__What to work on__.
Copy each line from the entries that the word "raised" appears in.

+++ Material supplied

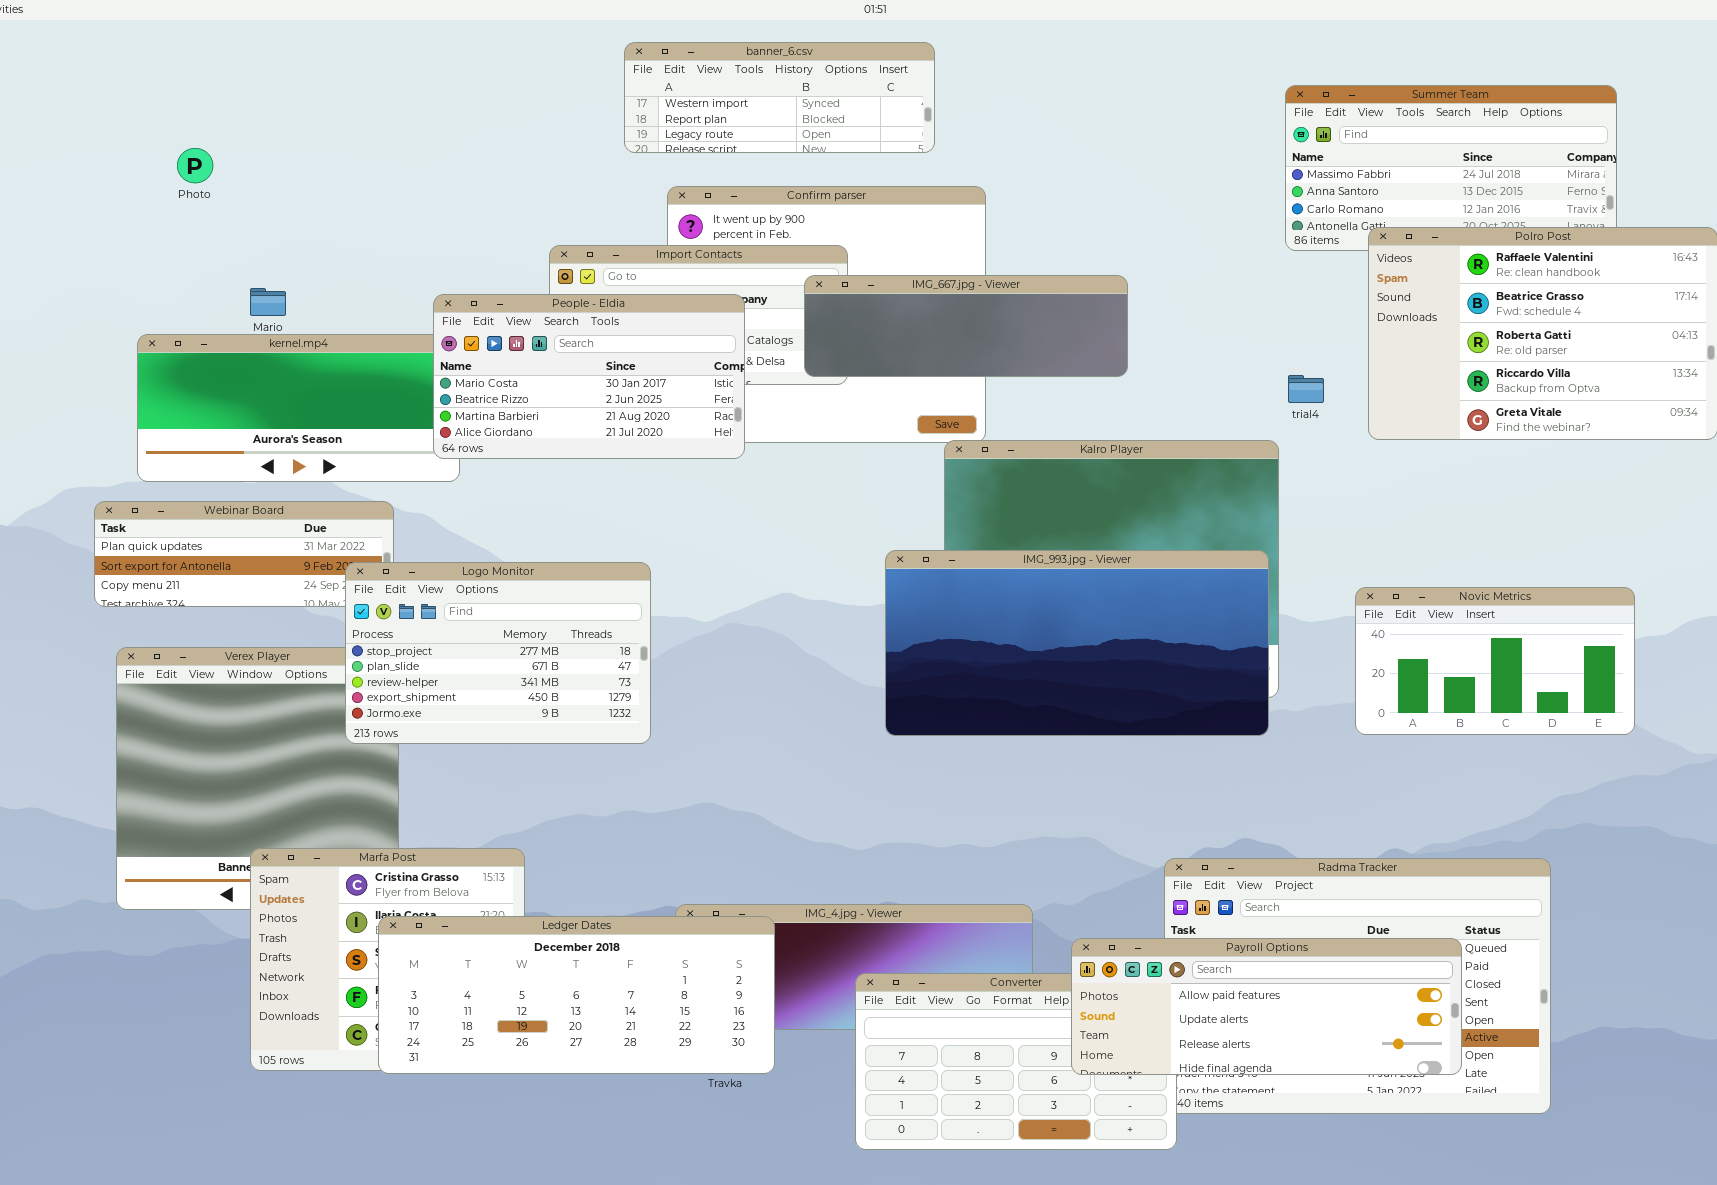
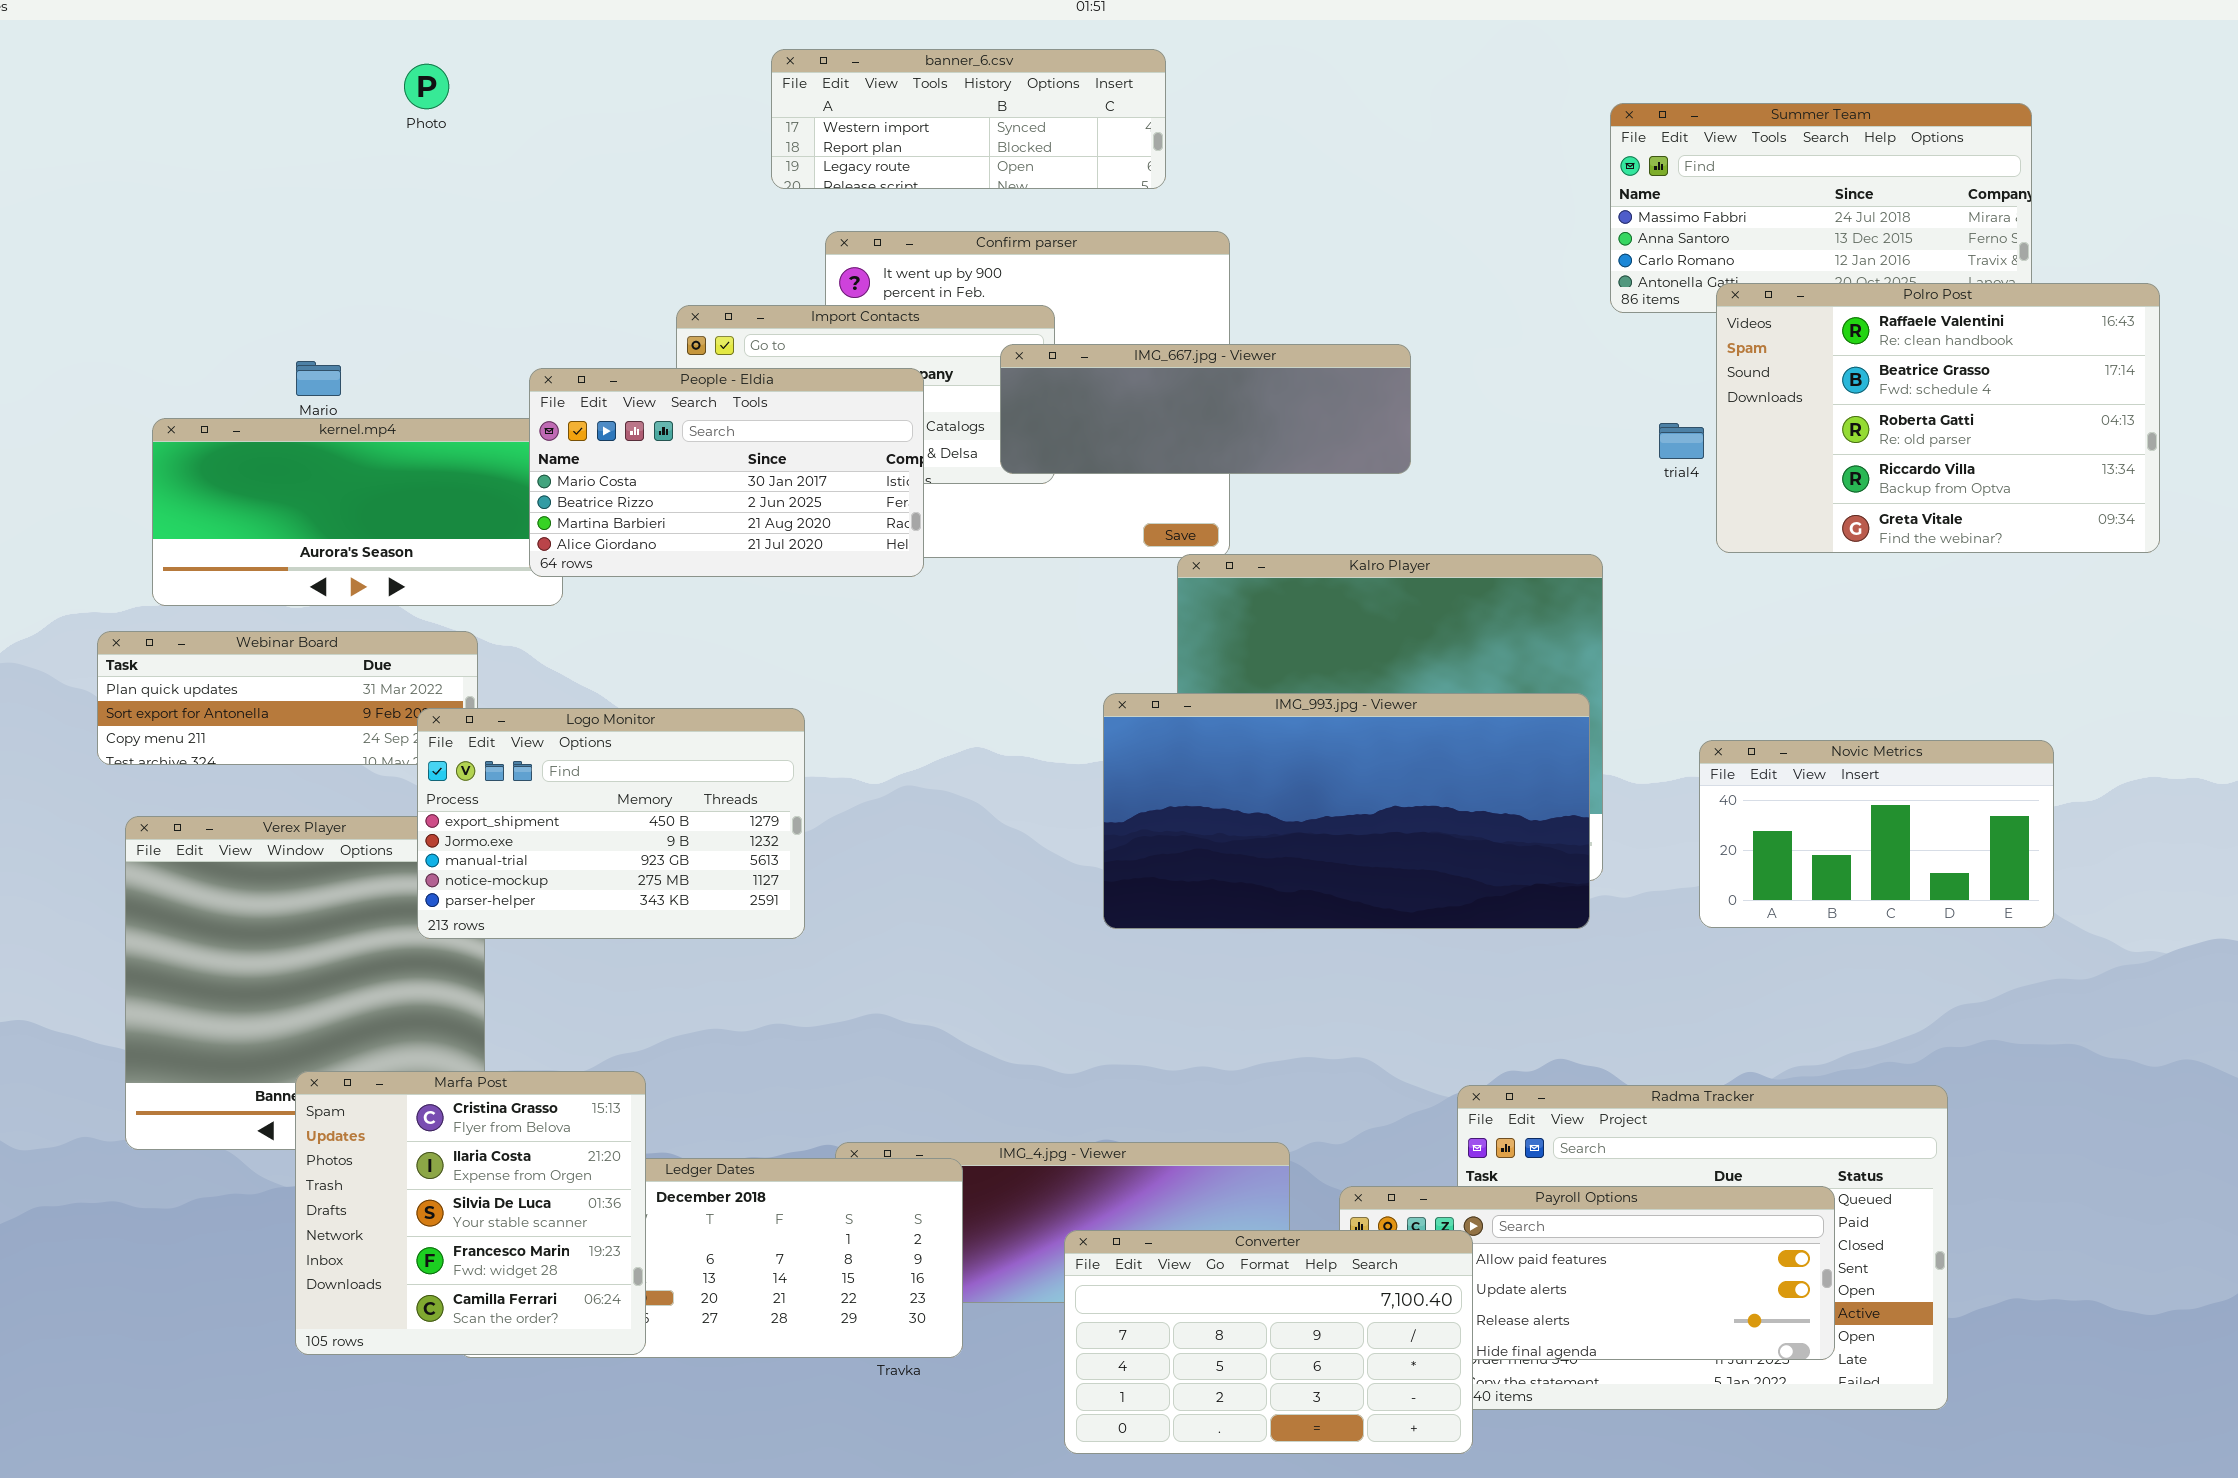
Photo: [177,148,213,183] -> [404,64,449,109], moved
trial4: [1288,375,1324,403] -> [1659,423,1704,459], moved
Logo Monitor: [345,562,651,744] -> [417,708,805,939], scrolled down 3 rows
Marfa Post: [250,848,525,1071] -> [295,1071,646,1355], raised
Converter: [855,973,1177,1150] -> [1064,1230,1473,1454], raised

++++++

__Expected output__.
Marfa Post: [250,848,525,1071] -> [295,1071,646,1355], raised
Converter: [855,973,1177,1150] -> [1064,1230,1473,1454], raised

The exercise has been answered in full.